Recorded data
··········
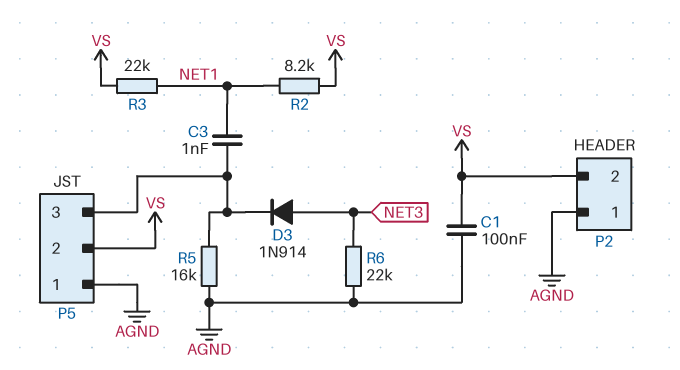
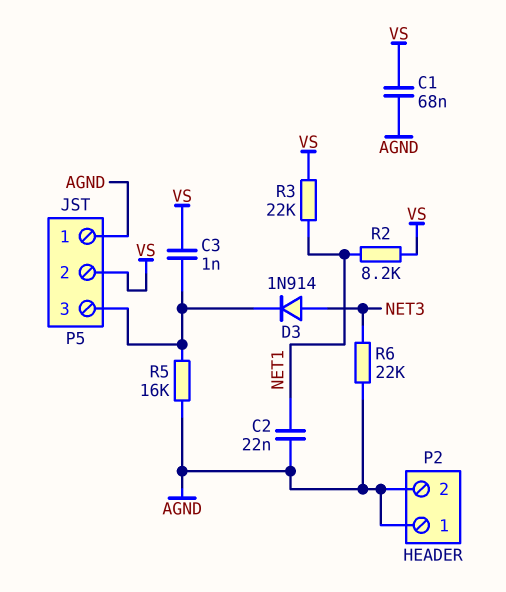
C1: 100nF (AGND, VS) -> 68nF (AGND, VS)
C2: none -> 22nF (AGND, NET1)
C3: 1nF (NET1, P5/3) -> 1nF (P5/3, VS)
P2 pin 2: VS -> AGND

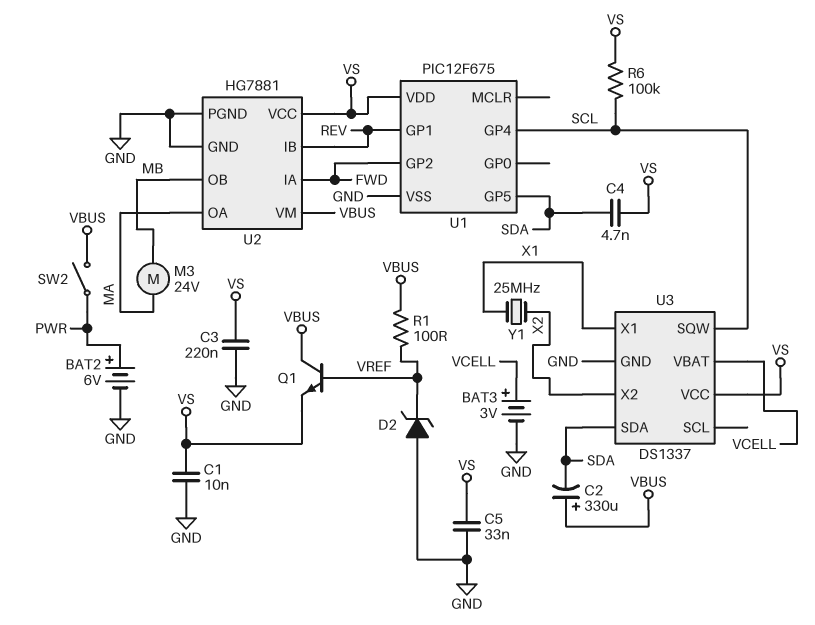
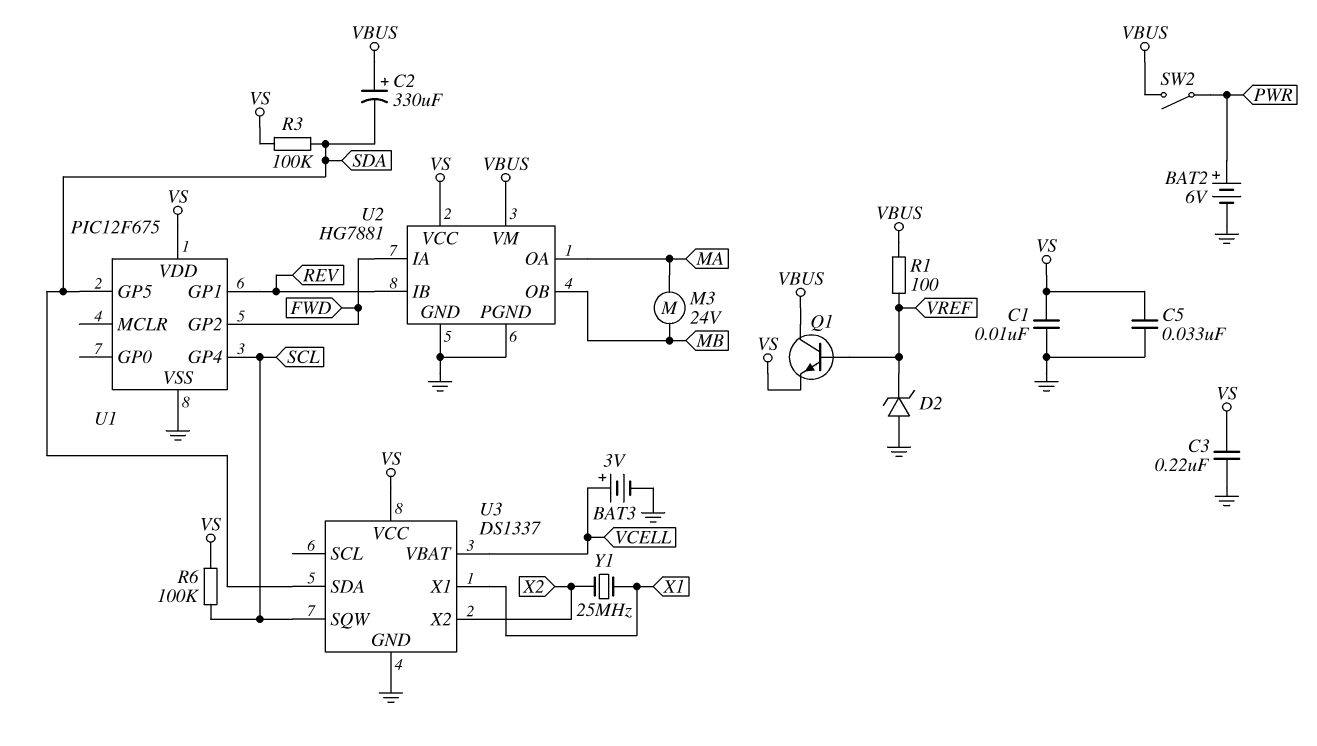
C4: 4.7nF (SDA, VS) -> none
R3: none -> 100k (SDA, VS)

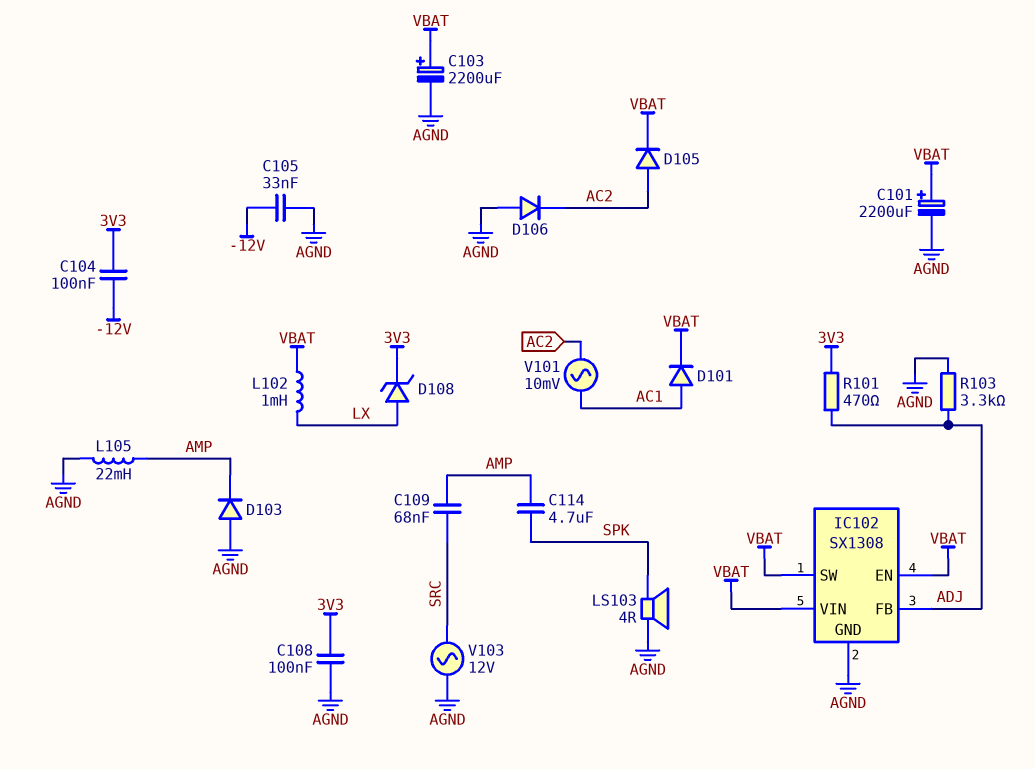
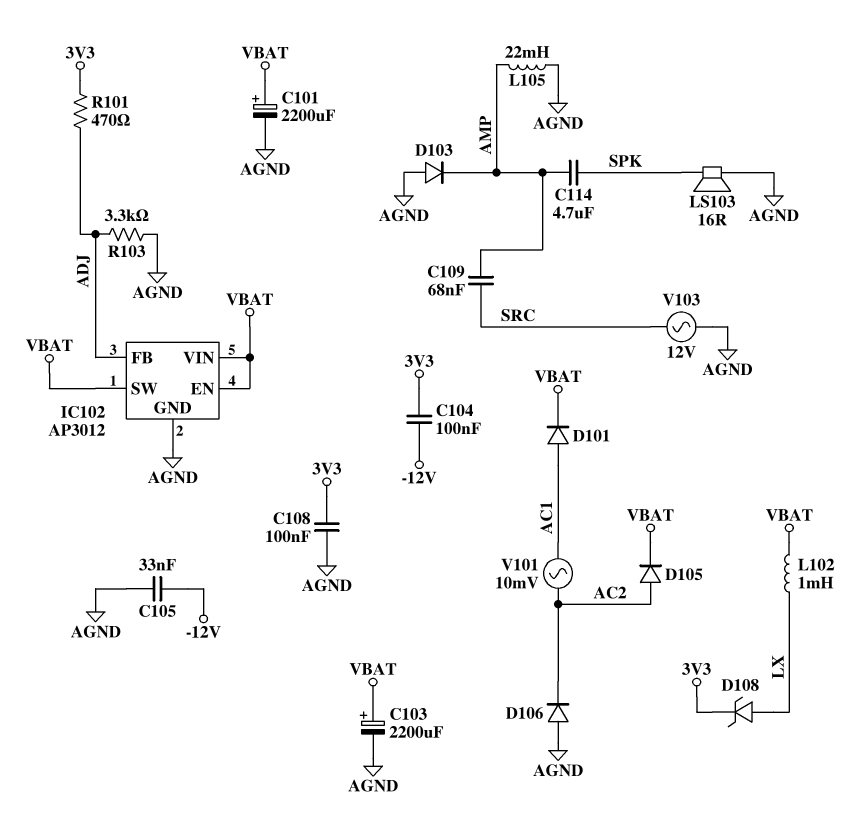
IC102: SX1308 -> AP3012
LS103: speaker 4R (AGND, SPK) -> speaker 16R (AGND, SPK)

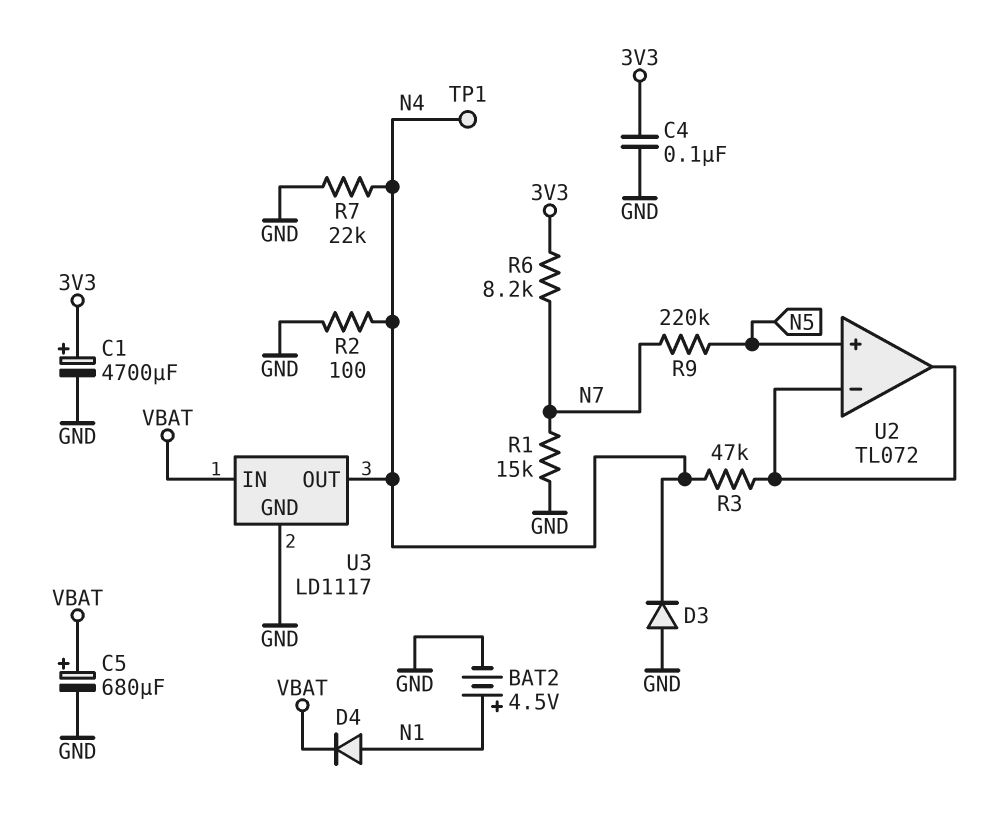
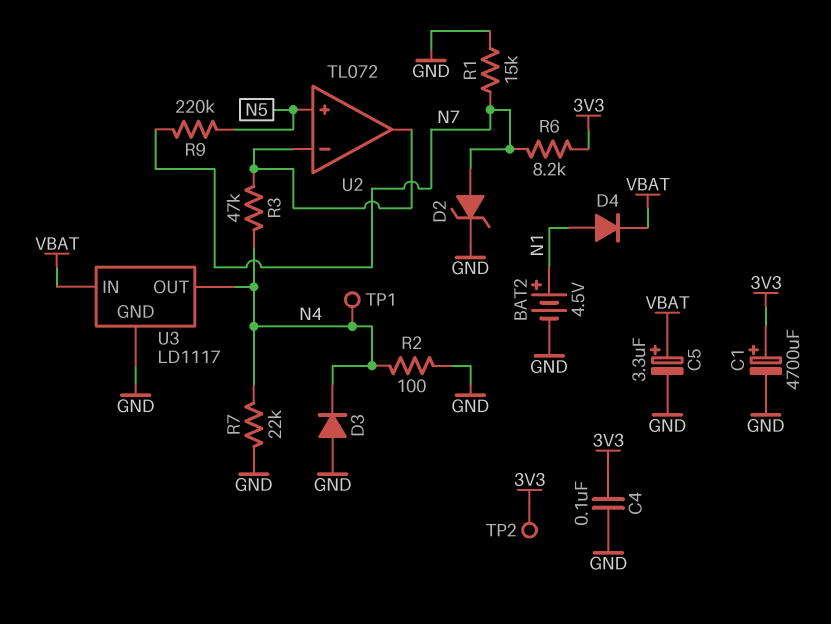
C5: 680uF (plus VBAT, minus GND) -> 3.3uF (plus VBAT, minus GND)
D2: none -> zener (A N7, K GND)
TP2: none -> test point (3V3)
··········
__TASK OBJECTIVE__
All entries above, minus the pictures, should be repeated exactly.

__SOLUTION TO THIS TASK__
C1: 100nF (AGND, VS) -> 68nF (AGND, VS)
C2: none -> 22nF (AGND, NET1)
C3: 1nF (NET1, P5/3) -> 1nF (P5/3, VS)
P2 pin 2: VS -> AGND

C4: 4.7nF (SDA, VS) -> none
R3: none -> 100k (SDA, VS)

IC102: SX1308 -> AP3012
LS103: speaker 4R (AGND, SPK) -> speaker 16R (AGND, SPK)

C5: 680uF (plus VBAT, minus GND) -> 3.3uF (plus VBAT, minus GND)
D2: none -> zener (A N7, K GND)
TP2: none -> test point (3V3)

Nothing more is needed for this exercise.